| TASK INSTRUCTIONS |
All lines of the records below that contain the word "cupcake" must be listed.

| Stored items from a collection |
#####

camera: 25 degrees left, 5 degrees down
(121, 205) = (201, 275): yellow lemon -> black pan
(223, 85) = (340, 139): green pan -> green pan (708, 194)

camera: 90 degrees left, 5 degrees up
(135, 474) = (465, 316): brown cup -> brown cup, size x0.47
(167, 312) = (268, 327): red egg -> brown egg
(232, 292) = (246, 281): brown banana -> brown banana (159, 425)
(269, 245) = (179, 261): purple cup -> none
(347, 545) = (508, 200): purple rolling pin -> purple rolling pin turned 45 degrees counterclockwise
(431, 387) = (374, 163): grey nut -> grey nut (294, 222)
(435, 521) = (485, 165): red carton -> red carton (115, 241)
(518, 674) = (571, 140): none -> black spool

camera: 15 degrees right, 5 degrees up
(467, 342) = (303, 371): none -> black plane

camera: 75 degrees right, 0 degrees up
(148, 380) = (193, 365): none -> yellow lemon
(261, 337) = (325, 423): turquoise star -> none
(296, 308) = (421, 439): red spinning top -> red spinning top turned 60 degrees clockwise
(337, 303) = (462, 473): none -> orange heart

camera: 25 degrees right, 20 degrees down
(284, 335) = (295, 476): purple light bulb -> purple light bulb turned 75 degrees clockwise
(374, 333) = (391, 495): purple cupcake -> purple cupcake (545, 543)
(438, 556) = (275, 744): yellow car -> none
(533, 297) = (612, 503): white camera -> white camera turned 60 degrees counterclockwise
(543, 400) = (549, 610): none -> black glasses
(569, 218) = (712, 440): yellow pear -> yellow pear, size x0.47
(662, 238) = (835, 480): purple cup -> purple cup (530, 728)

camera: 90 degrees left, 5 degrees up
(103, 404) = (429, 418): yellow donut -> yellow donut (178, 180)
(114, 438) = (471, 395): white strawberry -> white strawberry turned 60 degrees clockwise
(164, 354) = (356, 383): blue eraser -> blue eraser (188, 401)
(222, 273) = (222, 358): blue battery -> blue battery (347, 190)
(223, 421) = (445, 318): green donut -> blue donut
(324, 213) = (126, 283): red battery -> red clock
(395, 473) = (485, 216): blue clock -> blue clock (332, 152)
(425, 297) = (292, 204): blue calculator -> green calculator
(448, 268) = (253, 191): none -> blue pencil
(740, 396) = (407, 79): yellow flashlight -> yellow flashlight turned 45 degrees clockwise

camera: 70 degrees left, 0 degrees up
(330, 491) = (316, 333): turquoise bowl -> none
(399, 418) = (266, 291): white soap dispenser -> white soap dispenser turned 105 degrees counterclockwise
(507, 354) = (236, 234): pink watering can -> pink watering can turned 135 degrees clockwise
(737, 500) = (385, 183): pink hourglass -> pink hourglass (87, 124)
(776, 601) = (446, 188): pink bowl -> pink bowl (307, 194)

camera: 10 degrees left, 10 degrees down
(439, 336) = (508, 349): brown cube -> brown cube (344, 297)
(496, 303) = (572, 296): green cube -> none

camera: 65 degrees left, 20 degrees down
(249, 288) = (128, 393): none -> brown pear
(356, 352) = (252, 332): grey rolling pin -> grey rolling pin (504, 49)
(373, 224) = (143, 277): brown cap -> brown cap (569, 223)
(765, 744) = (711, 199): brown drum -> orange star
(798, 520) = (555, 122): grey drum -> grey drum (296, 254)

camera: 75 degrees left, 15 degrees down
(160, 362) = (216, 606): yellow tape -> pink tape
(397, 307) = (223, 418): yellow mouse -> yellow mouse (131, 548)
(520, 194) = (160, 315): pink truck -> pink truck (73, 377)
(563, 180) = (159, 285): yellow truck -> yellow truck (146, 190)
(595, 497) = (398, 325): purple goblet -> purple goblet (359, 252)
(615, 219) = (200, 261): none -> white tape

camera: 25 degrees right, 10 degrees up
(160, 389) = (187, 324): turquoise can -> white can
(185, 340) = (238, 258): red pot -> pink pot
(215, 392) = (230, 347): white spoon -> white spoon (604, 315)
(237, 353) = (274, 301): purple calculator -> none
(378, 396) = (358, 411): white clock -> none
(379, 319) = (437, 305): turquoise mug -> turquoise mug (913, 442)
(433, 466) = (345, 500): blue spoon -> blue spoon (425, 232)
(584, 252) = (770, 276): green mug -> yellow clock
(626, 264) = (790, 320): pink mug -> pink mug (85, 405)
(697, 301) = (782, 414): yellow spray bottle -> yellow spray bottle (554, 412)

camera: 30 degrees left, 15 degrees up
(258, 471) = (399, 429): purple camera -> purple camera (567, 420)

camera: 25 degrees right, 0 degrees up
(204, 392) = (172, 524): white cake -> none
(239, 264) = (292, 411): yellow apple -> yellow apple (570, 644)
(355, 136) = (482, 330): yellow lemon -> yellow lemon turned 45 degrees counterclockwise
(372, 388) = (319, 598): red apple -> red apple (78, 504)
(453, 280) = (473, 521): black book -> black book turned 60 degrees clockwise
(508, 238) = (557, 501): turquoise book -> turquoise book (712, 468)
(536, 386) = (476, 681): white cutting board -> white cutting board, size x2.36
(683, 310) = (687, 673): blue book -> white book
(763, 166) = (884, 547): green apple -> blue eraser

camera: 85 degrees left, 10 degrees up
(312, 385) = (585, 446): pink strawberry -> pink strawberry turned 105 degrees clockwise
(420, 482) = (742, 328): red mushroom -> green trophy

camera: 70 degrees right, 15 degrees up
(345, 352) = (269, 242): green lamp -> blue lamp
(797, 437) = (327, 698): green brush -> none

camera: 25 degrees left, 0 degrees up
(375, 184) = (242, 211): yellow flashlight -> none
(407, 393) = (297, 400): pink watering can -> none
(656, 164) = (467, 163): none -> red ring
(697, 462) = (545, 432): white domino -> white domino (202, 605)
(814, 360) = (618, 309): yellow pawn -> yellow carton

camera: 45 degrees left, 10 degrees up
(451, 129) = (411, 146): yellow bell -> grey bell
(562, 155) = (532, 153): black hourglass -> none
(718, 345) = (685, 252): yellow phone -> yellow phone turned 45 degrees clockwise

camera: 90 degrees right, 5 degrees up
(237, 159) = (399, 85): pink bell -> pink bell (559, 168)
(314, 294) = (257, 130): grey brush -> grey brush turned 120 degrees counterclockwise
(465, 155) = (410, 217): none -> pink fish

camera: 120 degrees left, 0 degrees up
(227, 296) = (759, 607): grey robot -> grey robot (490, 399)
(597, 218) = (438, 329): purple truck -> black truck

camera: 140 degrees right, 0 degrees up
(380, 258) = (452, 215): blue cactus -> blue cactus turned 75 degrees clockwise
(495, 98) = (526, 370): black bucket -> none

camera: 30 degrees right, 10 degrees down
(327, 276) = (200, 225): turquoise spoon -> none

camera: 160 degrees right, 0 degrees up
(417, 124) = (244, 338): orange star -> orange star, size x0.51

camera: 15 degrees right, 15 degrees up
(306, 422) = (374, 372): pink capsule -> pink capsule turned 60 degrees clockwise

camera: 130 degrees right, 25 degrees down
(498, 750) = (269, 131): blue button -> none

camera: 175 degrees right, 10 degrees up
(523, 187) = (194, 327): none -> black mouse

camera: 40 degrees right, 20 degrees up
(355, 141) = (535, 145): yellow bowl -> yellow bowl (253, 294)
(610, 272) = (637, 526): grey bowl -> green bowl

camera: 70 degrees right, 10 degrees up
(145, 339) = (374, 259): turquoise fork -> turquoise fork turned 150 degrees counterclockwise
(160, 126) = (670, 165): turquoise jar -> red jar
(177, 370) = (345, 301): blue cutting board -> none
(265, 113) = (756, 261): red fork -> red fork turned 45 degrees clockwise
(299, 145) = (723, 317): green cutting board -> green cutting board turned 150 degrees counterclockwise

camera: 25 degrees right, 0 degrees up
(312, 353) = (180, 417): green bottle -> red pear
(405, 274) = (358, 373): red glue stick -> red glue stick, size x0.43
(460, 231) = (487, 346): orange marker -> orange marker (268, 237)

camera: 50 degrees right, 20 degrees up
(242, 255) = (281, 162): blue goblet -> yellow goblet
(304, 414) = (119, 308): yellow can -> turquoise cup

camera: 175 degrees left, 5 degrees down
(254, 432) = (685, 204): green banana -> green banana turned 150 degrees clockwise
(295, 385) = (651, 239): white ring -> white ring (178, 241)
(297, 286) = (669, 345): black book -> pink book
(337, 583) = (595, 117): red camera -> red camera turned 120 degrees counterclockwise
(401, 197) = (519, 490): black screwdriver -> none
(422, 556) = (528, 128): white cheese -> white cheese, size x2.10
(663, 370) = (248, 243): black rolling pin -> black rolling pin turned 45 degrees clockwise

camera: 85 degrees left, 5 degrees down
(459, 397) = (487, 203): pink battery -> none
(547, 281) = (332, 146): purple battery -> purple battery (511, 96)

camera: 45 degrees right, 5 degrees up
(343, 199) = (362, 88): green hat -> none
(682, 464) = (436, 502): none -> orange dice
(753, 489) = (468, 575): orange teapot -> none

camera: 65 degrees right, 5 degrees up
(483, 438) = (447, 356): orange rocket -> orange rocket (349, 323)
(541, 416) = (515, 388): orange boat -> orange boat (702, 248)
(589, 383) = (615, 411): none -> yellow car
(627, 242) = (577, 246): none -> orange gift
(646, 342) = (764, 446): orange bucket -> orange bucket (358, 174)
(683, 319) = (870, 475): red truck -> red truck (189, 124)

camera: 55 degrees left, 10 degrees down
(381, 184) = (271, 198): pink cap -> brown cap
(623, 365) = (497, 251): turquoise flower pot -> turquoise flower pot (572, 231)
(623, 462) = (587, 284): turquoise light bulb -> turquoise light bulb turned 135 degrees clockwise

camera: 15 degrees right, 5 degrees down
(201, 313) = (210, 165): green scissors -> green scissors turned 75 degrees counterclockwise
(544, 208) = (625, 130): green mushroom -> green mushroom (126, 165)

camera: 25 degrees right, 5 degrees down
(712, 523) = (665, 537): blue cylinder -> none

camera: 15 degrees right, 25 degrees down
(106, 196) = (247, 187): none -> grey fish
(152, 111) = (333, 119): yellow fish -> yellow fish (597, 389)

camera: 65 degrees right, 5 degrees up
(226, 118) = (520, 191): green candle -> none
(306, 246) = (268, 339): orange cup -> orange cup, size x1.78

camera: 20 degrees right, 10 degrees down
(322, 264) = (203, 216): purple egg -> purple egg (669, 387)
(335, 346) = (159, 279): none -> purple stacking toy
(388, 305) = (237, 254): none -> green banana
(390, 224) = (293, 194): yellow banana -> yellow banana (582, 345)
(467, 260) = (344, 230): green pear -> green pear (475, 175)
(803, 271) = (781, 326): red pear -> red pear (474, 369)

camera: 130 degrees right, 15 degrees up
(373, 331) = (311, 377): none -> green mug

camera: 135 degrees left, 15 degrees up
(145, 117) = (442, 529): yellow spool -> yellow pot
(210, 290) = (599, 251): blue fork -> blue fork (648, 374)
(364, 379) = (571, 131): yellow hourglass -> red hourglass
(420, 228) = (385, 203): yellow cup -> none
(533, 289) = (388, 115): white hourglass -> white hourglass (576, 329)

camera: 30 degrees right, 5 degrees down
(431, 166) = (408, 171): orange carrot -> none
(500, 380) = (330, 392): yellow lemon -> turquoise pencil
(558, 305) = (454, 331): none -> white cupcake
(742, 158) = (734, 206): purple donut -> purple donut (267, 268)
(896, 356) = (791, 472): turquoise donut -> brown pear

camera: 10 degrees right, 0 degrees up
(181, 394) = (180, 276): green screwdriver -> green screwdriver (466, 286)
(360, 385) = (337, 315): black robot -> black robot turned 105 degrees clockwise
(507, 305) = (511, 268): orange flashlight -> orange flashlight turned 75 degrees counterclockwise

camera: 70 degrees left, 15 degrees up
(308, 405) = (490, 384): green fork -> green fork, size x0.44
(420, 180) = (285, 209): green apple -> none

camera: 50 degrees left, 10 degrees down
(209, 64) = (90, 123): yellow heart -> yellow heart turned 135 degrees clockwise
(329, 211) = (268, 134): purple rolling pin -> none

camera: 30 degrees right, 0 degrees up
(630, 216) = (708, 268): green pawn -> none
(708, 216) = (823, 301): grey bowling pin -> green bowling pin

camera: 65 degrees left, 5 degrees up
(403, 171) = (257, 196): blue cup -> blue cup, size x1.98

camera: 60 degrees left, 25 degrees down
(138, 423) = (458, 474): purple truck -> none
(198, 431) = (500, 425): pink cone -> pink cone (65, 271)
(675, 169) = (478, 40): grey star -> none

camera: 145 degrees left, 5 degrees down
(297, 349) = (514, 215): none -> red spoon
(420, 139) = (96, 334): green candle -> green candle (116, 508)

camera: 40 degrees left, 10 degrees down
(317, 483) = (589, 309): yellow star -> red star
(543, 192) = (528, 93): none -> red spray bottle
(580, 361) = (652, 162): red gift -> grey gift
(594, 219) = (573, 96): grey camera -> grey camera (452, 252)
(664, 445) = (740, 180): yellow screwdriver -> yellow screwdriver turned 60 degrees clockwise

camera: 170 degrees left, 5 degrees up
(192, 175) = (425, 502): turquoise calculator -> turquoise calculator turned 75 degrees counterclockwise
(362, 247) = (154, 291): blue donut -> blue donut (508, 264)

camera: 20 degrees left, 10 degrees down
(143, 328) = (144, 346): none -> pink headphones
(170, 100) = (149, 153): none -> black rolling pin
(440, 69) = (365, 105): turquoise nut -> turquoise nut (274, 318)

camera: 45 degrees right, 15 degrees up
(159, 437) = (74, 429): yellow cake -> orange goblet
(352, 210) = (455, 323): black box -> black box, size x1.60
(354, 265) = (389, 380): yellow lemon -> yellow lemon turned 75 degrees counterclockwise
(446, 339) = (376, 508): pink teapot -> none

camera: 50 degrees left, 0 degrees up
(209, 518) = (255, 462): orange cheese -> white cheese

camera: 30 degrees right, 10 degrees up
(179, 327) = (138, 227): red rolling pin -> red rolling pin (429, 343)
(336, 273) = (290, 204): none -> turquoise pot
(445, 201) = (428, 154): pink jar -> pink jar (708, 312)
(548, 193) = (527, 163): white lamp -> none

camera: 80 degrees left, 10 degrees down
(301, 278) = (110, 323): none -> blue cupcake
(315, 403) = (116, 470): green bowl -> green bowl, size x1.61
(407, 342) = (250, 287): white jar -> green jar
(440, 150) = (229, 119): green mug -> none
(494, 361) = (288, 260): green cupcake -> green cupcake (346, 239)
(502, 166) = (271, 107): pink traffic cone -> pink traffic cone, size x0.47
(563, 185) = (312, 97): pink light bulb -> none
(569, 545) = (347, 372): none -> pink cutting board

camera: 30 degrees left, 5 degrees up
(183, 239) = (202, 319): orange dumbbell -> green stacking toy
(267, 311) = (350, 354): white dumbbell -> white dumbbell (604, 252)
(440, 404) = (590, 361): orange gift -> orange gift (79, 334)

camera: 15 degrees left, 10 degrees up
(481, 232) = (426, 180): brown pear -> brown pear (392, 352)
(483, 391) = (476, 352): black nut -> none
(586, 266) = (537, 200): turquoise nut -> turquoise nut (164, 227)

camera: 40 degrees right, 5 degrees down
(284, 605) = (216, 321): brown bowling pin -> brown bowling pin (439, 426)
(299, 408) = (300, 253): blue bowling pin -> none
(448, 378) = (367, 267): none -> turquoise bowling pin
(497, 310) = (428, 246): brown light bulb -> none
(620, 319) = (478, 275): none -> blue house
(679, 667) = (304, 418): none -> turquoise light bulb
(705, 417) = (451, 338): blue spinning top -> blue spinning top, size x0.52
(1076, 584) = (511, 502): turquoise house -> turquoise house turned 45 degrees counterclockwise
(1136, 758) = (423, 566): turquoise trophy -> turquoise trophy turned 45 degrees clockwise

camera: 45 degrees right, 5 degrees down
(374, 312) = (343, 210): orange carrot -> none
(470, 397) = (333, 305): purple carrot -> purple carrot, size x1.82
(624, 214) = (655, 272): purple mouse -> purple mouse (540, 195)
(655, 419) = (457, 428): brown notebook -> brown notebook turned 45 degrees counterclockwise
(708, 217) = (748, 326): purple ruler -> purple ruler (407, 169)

#####

| SOLUTION TO THE PROBLEM |
(374, 333) = (391, 495): purple cupcake -> purple cupcake (545, 543)
(558, 305) = (454, 331): none -> white cupcake
(301, 278) = (110, 323): none -> blue cupcake
(494, 361) = (288, 260): green cupcake -> green cupcake (346, 239)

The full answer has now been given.